## Exercise objective
In the entries that follow, the lines from the one with "R2: 300k (MID, SUM) -> 300k (MID, VS)" through the one with "U202 pin V-: -5V -> none" are the ones to write out, exactly and with both ends included. Nothing else should appear.

Edit difference data
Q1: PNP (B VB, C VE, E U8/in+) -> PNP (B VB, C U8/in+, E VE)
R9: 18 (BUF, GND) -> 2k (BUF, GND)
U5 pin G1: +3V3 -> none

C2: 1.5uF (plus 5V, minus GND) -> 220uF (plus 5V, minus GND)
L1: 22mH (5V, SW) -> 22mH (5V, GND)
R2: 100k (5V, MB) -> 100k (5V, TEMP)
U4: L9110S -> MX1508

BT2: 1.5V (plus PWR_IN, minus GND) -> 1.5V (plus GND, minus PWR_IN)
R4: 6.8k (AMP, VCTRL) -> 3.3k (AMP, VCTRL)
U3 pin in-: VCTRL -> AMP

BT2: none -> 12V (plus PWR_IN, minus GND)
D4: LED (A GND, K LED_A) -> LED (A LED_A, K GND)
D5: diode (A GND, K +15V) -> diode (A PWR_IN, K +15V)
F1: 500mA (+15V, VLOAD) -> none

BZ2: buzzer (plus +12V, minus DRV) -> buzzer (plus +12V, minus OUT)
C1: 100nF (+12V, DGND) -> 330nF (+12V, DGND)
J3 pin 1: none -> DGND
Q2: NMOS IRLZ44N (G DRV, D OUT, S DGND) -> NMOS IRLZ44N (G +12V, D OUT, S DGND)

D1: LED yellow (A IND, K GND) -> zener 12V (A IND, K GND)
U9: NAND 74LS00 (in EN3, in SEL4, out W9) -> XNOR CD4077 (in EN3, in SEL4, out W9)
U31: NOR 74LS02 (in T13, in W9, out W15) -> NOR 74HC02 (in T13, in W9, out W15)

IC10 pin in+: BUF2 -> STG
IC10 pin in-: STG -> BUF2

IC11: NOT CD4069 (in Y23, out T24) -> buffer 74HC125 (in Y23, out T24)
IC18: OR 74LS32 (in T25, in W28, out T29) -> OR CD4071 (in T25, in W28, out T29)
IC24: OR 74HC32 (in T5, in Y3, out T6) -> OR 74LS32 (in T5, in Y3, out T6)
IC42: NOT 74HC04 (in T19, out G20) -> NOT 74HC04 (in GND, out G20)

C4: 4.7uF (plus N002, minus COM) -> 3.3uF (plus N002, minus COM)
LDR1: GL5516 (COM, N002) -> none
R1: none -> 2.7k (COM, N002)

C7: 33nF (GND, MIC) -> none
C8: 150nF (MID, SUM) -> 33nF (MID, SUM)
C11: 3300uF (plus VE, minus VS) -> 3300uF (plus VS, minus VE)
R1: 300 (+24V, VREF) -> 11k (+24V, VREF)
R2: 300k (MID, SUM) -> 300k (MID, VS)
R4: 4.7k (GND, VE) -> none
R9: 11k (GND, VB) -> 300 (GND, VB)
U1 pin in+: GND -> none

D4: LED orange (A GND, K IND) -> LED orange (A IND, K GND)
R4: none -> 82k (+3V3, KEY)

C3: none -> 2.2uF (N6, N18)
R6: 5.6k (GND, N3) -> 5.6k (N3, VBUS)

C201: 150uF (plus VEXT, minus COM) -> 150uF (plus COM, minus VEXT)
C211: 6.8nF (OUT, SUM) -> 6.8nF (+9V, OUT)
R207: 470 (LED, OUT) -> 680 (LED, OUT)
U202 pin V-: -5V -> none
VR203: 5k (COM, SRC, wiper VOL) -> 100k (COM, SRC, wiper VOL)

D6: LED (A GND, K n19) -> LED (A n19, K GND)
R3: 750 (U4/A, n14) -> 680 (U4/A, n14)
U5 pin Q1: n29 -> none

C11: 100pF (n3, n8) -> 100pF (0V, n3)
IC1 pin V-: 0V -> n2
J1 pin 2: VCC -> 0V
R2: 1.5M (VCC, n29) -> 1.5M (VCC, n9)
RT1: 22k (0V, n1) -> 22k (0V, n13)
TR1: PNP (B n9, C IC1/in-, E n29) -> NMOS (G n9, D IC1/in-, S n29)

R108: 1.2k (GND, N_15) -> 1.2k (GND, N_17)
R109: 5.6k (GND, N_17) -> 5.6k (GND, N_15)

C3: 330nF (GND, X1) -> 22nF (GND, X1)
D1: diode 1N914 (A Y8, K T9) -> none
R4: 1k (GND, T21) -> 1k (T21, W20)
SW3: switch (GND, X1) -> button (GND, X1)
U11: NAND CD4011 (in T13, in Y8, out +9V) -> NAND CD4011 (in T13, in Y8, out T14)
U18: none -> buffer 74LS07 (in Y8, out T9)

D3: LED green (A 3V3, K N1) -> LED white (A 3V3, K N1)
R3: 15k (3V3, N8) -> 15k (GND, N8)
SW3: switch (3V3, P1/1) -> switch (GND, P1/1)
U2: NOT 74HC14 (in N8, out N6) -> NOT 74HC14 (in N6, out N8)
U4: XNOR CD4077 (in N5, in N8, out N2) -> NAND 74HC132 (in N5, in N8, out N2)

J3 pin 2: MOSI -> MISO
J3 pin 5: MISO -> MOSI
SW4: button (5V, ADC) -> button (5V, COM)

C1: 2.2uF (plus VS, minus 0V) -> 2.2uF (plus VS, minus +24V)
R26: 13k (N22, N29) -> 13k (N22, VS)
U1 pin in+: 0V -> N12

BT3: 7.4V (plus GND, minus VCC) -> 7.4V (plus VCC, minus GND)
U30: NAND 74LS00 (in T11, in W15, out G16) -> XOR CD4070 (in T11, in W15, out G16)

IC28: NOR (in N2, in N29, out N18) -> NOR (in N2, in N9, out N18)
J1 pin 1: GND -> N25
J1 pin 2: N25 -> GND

## Output for this exercise
R2: 300k (MID, SUM) -> 300k (MID, VS)
R4: 4.7k (GND, VE) -> none
R9: 11k (GND, VB) -> 300 (GND, VB)
U1 pin in+: GND -> none

D4: LED orange (A GND, K IND) -> LED orange (A IND, K GND)
R4: none -> 82k (+3V3, KEY)

C3: none -> 2.2uF (N6, N18)
R6: 5.6k (GND, N3) -> 5.6k (N3, VBUS)

C201: 150uF (plus VEXT, minus COM) -> 150uF (plus COM, minus VEXT)
C211: 6.8nF (OUT, SUM) -> 6.8nF (+9V, OUT)
R207: 470 (LED, OUT) -> 680 (LED, OUT)
U202 pin V-: -5V -> none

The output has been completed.